REQUIREMENT: Reproduce the tail of the data exactly. It starts at the line containing "tan tile J11:J12" and runs to the last line.

[Opening PROVIDED DATA section]

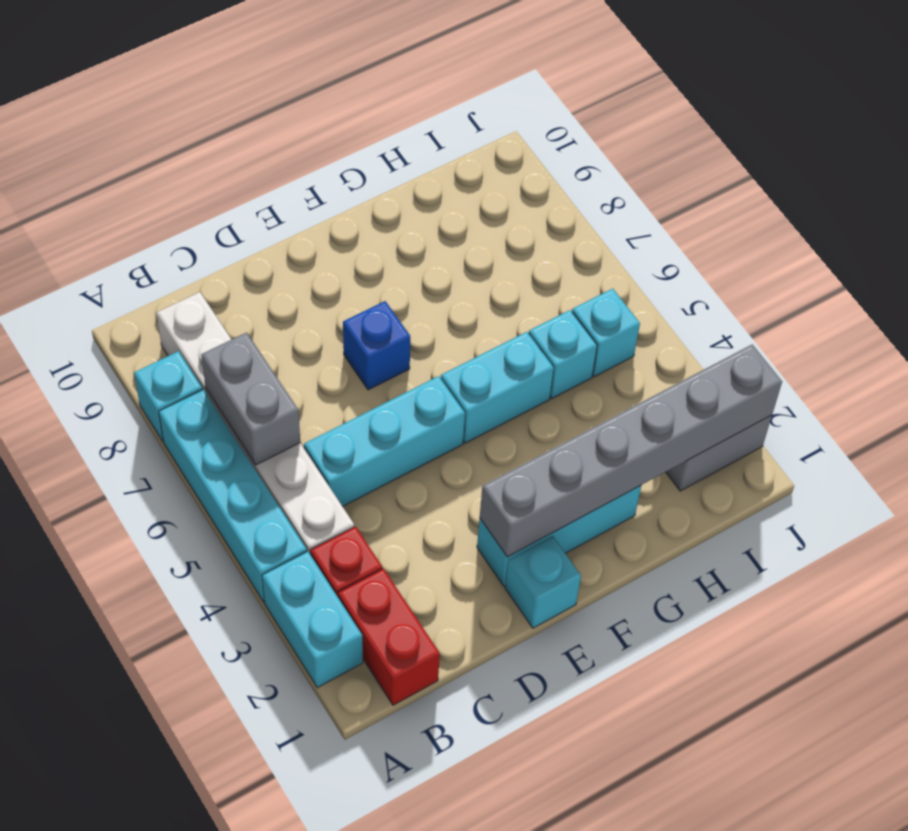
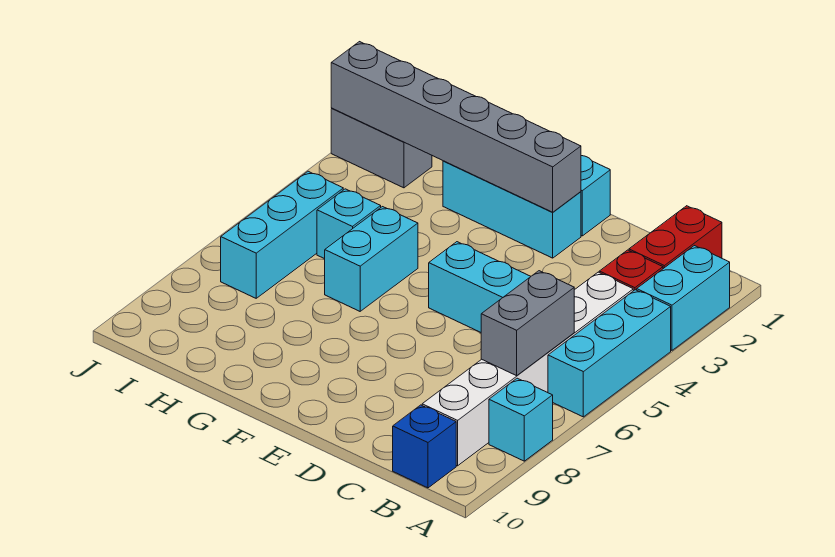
cyan brick A4:A7 level 1 -> cyan brick A4:A6 level 1
blue brick E7 level 1 -> blue brick B10 level 1
cyan brick F5:G5 level 1 -> cyan brick G5:G6 level 1
cyan brick I5 level 1 -> cyan brick I5:I7 level 1

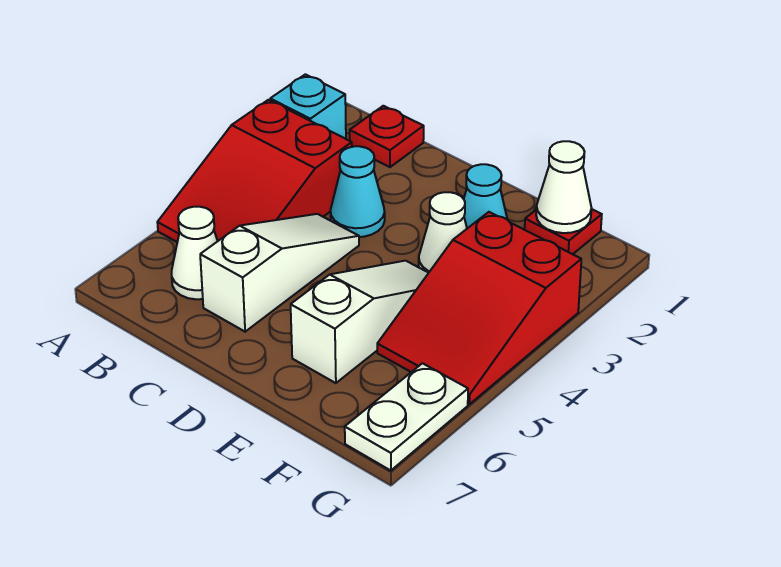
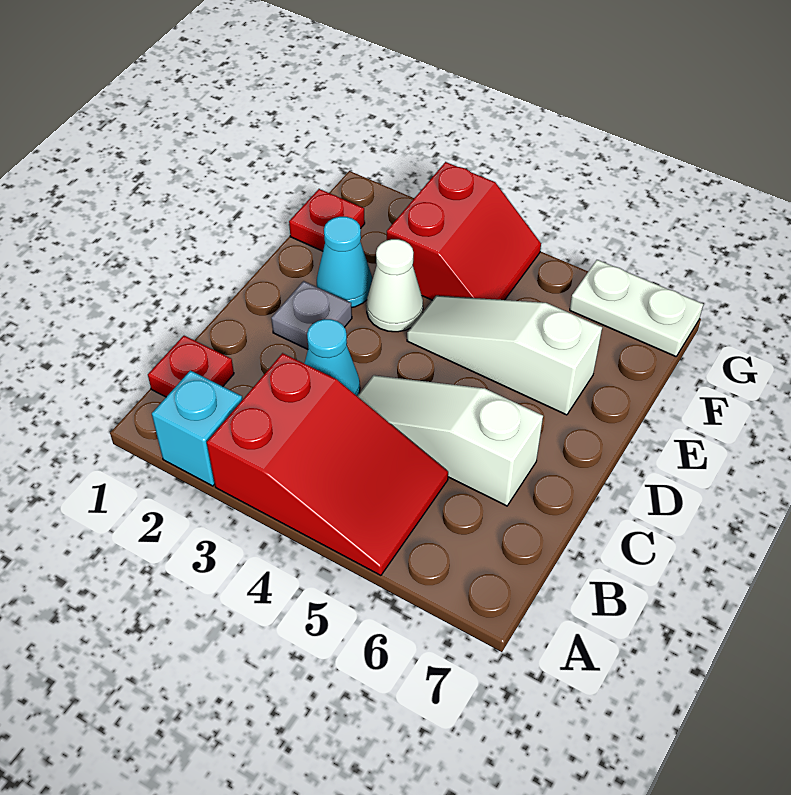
white cone B6 level 1 -> none
none -> grey plate D2 level 1
white cone F1 level 2 -> none
red slope F3:G5 level 1 top 3 -> red slope F3:G4 level 1 top 3

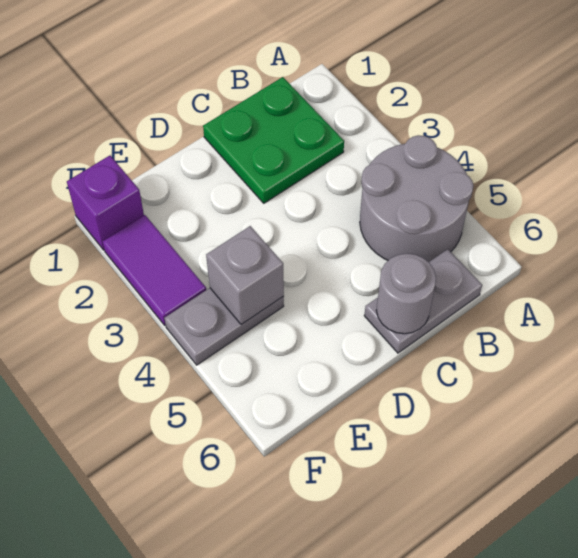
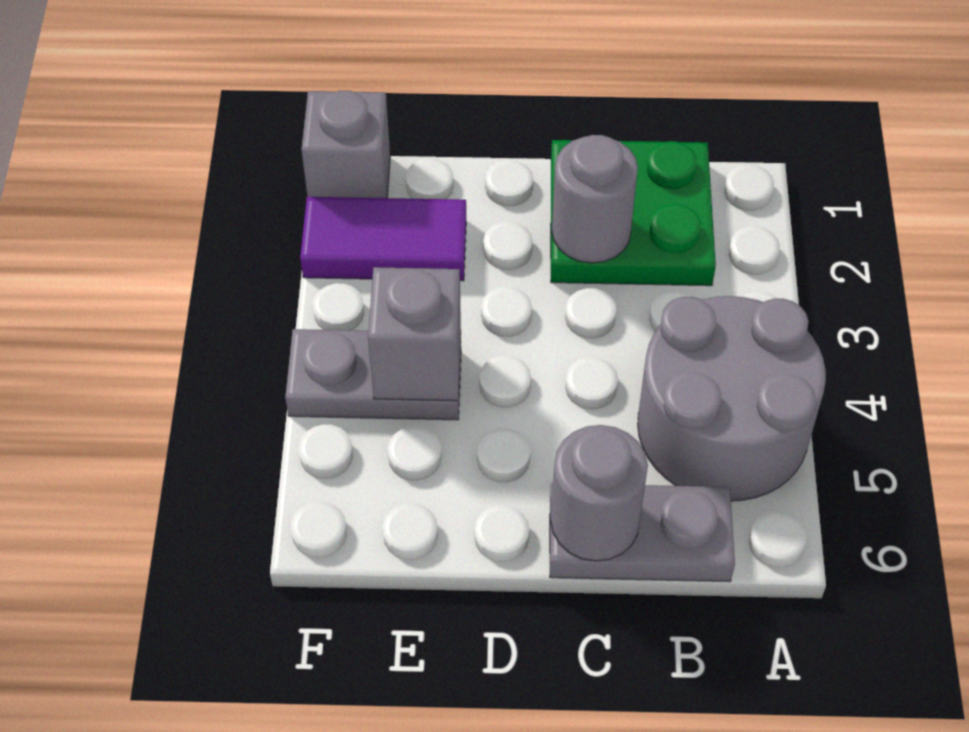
none -> grey round brick C2 level 2
purple brick F1 level 1 -> grey brick F1 level 1
purple tile F2:F3 level 1 -> purple tile E2:F2 level 1

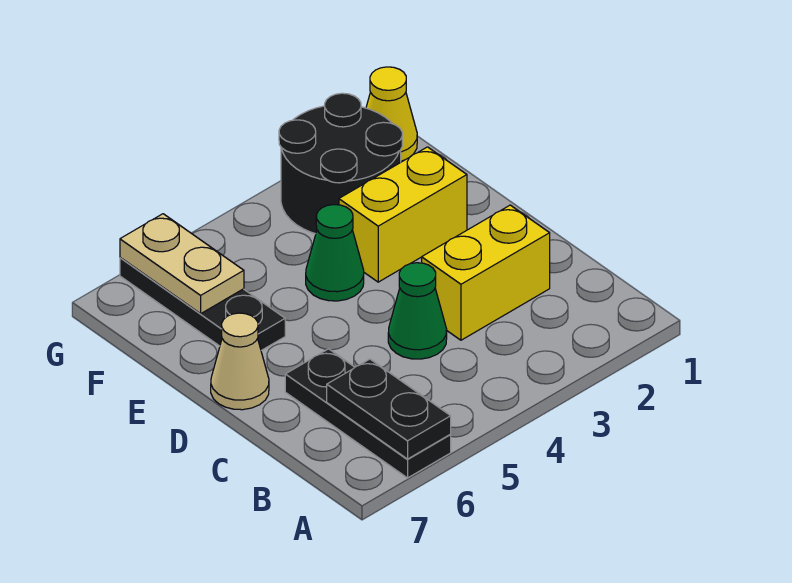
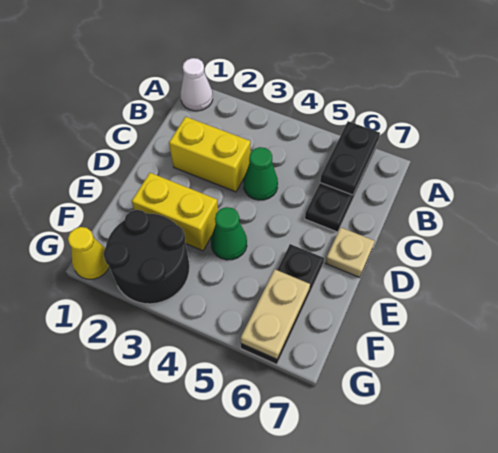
none -> white cone A1 level 1
tan cone D7 level 1 -> tan plate D7 level 1

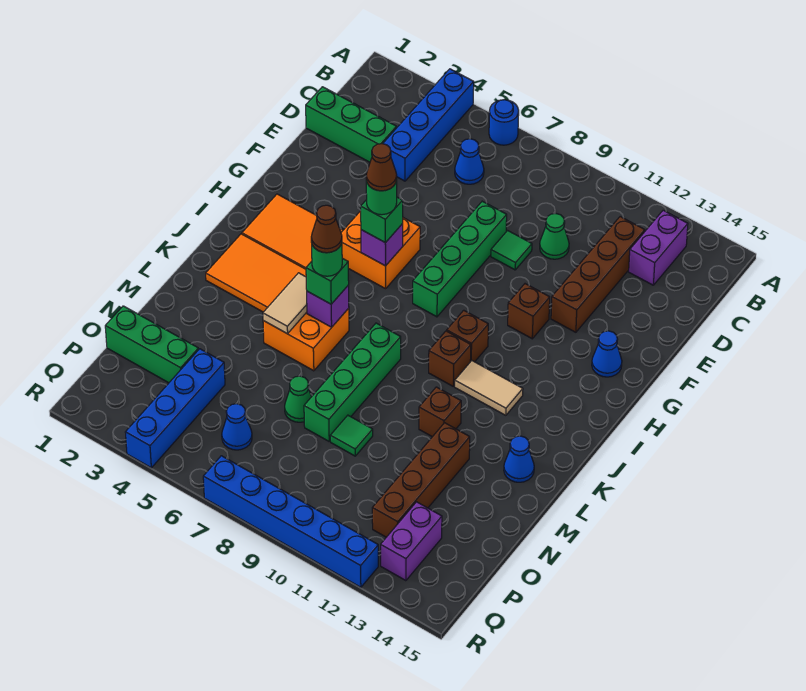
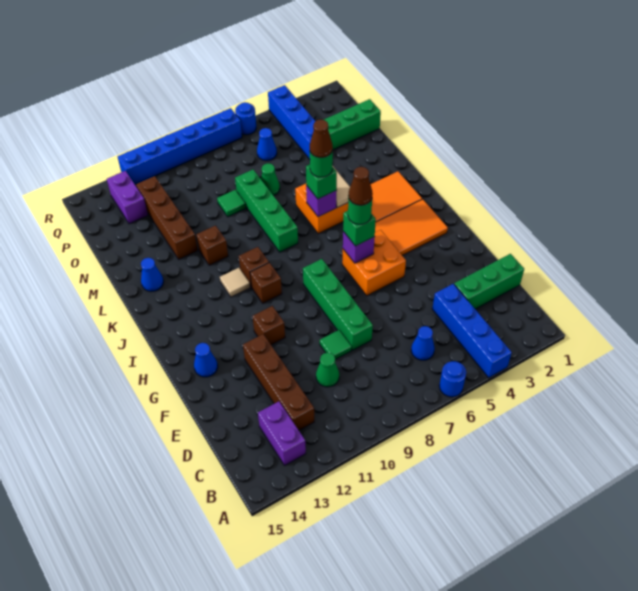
tan tile J11:J12 level 1 -> tan tile J11 level 1
none -> blue round brick R6 level 1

[Closing PROVIDED DATA section]

ANSWER TO THE EXERCISE:
tan tile J11:J12 level 1 -> tan tile J11 level 1
none -> blue round brick R6 level 1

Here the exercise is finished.